▶ **Work order**
A word-for-word copy is needed of the line containing "[(541,40),(555,50),(555,23),(554,22),(541,40)]" and every line after it through the end of the records below, leaving out all pictures.

▶ **Exercise data**
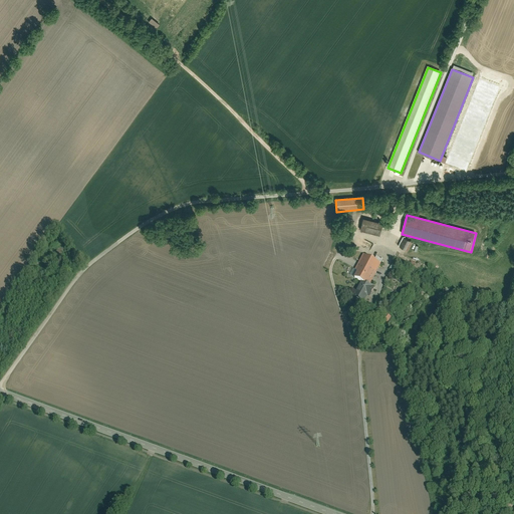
[(363,219),(360,232),(380,236),(383,223),(363,219)]
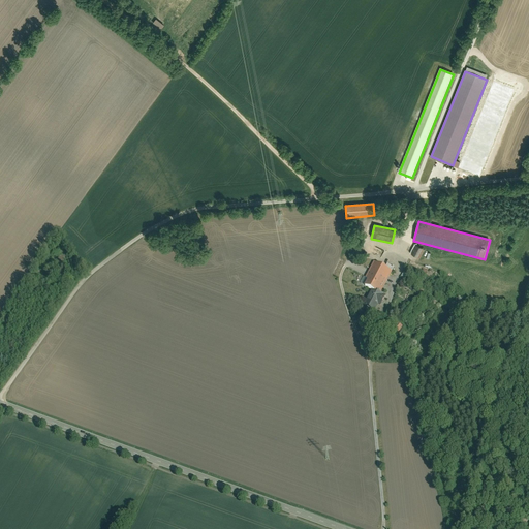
[(421,258),(426,249),(422,247),(416,256),(421,258)]
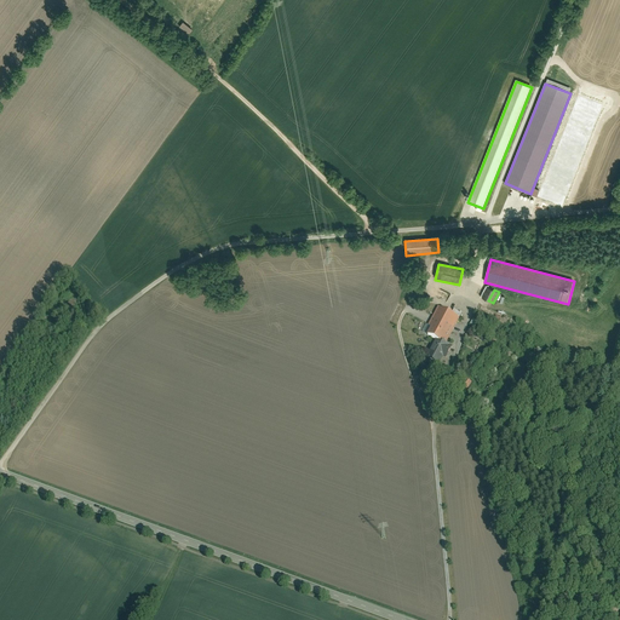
[(436,340),(428,359),(438,363),(442,355),(447,357),(452,346),(446,344),(459,317),(437,306),(428,326),(431,328),(428,336),(436,340)]
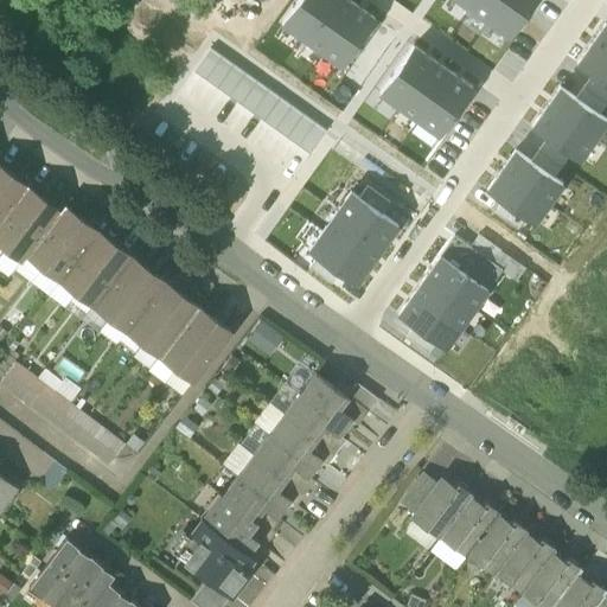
[(298,0),(281,24),(301,38),(327,0),(298,0)]
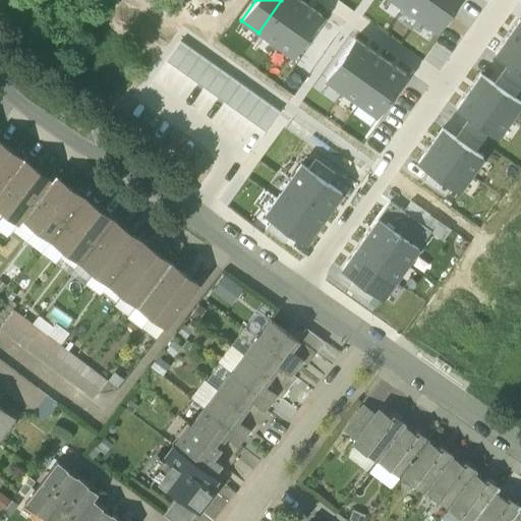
[(298,0),(281,0),(258,33),(275,44),(304,4),(298,0)]
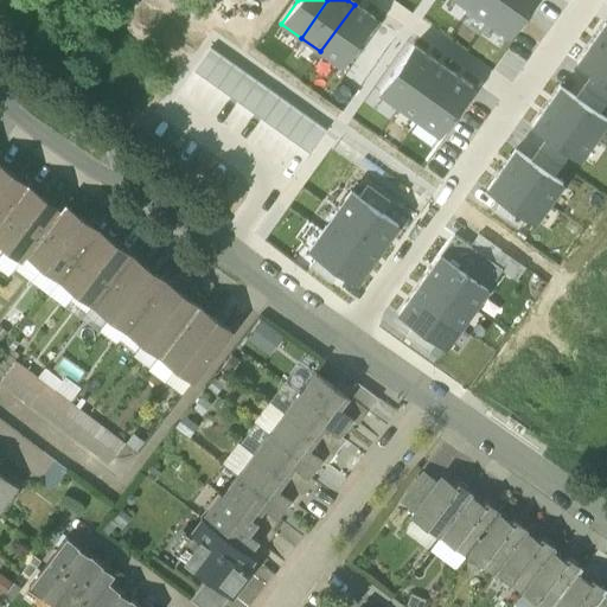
[(475,0),(470,8),(489,23),(504,0),(475,0)]
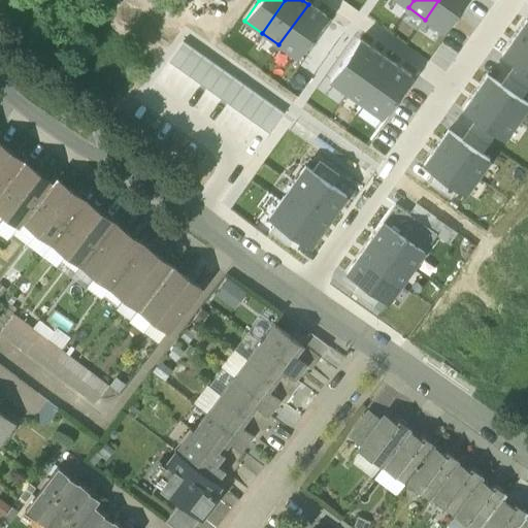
[(438,0),(425,20),(442,32),(464,0),(438,0)]
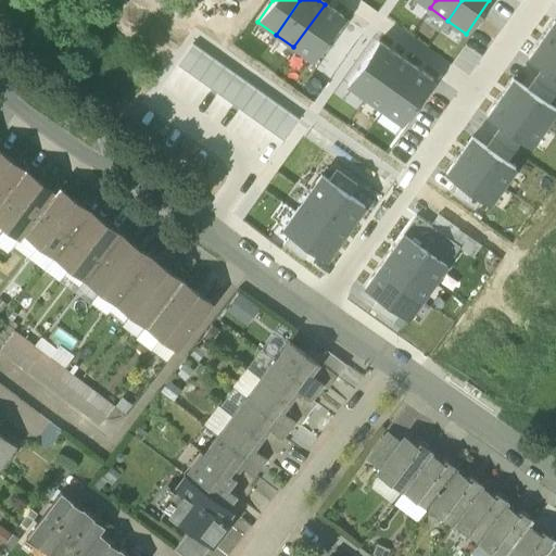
[(325,4),(293,47),(312,60),(342,17),(325,4)]
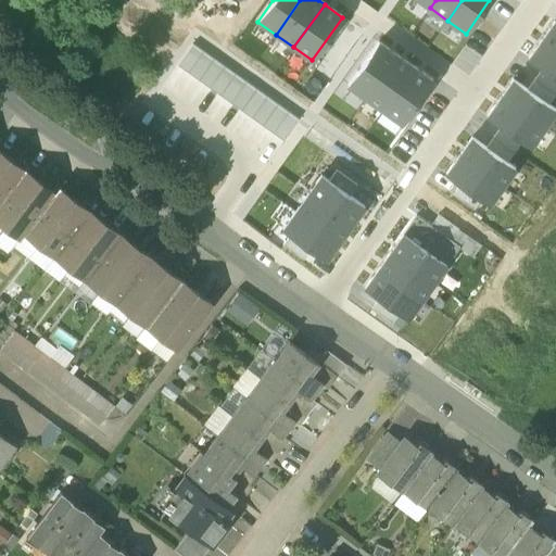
[(541,40),(555,50),(555,23),(554,22),(541,40)]
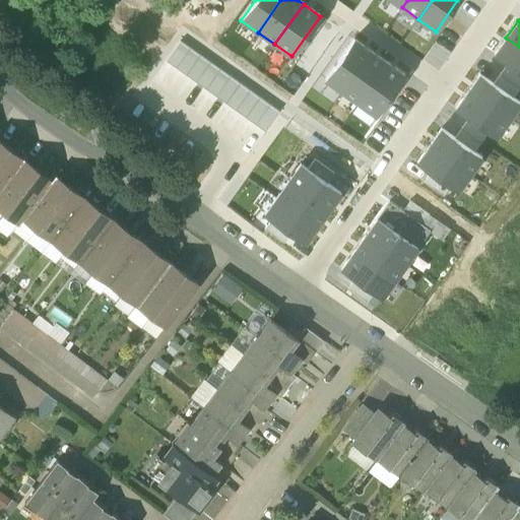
[(519,47),(506,38),(494,55),(507,64),(519,73),(519,47)]
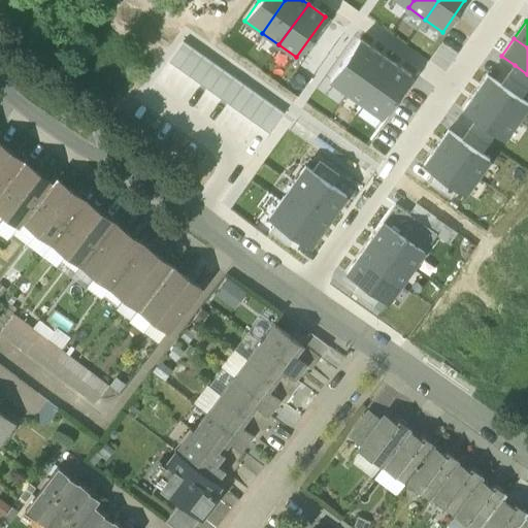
[(359,40),(330,81),(348,94),(376,53),(359,40)]
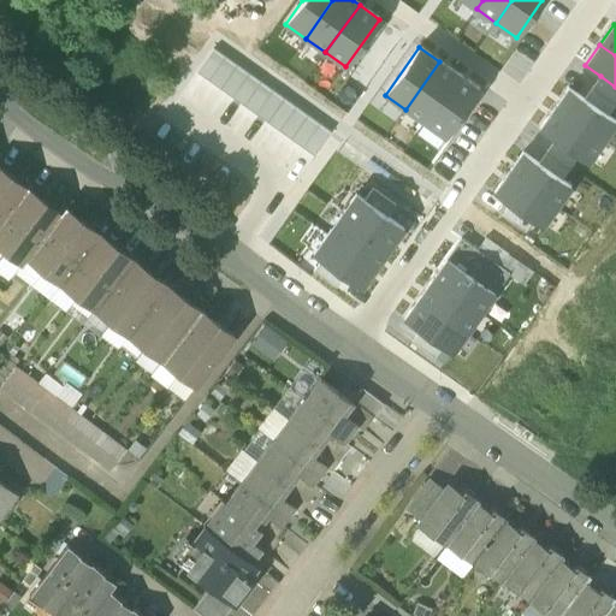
[(213,49),(196,72),(208,81),(225,58),(213,49)]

▶ **Answer to this exercise**
[(541,40),(555,50),(555,23),(554,22),(541,40)]
[(519,47),(506,38),(494,55),(507,64),(519,73),(519,47)]
[(359,40),(330,81),(348,94),(376,53),(359,40)]
[(213,49),(196,72),(208,81),(225,58),(213,49)]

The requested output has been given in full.